- What you should do -
Here are some records; copy every line that holds the word "section".

- Information given -
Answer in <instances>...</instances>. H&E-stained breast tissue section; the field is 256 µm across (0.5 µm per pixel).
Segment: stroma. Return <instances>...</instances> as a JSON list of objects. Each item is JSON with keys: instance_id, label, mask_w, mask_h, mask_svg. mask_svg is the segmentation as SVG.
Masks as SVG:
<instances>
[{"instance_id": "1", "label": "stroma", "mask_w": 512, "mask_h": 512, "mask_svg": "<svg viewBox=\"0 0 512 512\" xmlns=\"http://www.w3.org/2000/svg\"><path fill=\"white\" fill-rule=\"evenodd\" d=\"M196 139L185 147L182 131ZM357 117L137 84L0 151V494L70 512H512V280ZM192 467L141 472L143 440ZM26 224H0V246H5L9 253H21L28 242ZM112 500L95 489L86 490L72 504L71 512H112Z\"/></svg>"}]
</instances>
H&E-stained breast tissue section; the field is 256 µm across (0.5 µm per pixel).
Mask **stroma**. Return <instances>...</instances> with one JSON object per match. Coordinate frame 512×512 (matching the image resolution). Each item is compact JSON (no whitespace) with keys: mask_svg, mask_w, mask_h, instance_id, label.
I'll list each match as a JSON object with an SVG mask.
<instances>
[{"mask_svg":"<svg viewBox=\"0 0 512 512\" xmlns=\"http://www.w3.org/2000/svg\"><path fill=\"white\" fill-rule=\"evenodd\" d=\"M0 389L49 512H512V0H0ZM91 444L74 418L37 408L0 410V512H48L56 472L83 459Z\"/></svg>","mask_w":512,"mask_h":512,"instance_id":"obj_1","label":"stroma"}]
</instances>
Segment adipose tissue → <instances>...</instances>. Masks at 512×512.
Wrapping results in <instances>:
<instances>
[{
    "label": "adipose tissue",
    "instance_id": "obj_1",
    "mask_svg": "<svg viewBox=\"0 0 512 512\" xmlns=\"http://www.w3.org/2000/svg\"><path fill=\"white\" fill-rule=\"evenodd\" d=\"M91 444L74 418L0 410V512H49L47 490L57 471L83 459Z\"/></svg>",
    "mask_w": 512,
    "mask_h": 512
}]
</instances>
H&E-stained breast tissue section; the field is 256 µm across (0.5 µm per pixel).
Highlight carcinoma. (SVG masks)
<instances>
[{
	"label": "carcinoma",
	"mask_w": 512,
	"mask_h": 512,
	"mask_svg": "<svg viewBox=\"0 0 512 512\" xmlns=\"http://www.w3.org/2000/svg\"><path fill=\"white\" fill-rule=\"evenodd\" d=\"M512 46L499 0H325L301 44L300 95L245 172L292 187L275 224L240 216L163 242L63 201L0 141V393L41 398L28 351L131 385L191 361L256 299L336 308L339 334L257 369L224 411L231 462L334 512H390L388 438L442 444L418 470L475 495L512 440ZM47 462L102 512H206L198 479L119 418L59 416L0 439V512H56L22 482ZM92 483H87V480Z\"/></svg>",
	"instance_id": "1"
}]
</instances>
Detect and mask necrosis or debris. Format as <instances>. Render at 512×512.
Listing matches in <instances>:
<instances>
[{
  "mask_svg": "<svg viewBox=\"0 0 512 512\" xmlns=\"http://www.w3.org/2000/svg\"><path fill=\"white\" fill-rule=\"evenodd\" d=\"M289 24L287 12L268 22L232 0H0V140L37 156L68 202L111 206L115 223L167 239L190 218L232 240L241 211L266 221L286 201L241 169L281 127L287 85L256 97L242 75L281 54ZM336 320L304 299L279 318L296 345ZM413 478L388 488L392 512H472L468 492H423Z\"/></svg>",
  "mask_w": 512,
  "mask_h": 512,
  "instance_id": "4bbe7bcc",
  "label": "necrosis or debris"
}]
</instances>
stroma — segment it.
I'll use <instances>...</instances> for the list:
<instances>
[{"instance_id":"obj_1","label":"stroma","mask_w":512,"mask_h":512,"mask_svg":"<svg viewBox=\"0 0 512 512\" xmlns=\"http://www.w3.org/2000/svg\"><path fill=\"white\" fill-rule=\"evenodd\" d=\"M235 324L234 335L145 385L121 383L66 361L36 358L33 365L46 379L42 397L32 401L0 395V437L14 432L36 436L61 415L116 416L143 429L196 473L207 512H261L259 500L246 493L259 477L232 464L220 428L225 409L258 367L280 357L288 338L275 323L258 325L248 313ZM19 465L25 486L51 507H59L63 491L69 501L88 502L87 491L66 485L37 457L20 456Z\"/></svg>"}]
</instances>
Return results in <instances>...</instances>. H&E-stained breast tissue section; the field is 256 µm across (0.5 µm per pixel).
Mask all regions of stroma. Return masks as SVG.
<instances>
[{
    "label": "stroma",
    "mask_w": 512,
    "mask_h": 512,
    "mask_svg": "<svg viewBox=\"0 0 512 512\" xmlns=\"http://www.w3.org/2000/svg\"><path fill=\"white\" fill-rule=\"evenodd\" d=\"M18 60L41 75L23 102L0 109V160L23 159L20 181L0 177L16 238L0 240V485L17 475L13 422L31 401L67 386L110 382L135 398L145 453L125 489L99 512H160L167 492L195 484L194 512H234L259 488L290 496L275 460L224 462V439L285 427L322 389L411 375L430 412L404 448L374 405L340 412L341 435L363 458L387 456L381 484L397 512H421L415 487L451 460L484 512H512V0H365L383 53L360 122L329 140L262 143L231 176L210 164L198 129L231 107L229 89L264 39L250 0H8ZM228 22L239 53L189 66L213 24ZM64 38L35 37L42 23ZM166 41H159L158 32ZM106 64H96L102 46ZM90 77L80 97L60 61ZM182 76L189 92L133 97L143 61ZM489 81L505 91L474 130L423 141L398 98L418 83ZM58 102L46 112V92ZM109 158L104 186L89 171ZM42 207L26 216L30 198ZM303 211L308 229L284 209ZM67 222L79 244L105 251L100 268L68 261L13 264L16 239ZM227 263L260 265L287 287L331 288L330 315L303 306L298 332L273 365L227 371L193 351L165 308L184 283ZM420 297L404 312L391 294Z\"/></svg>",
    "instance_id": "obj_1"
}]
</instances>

- Result for this exercise -
Answer in <instances>...</instances>. H&E-stained breast tissue section; the field is 256 µm across (0.5 µm per pixel).
H&E-stained breast tissue section; the field is 256 µm across (0.5 µm per pixel).
H&E-stained breast tissue section; the field is 256 µm across (0.5 µm per pixel).
Return results in <instances>...</instances>. H&E-stained breast tissue section; the field is 256 µm across (0.5 µm per pixel).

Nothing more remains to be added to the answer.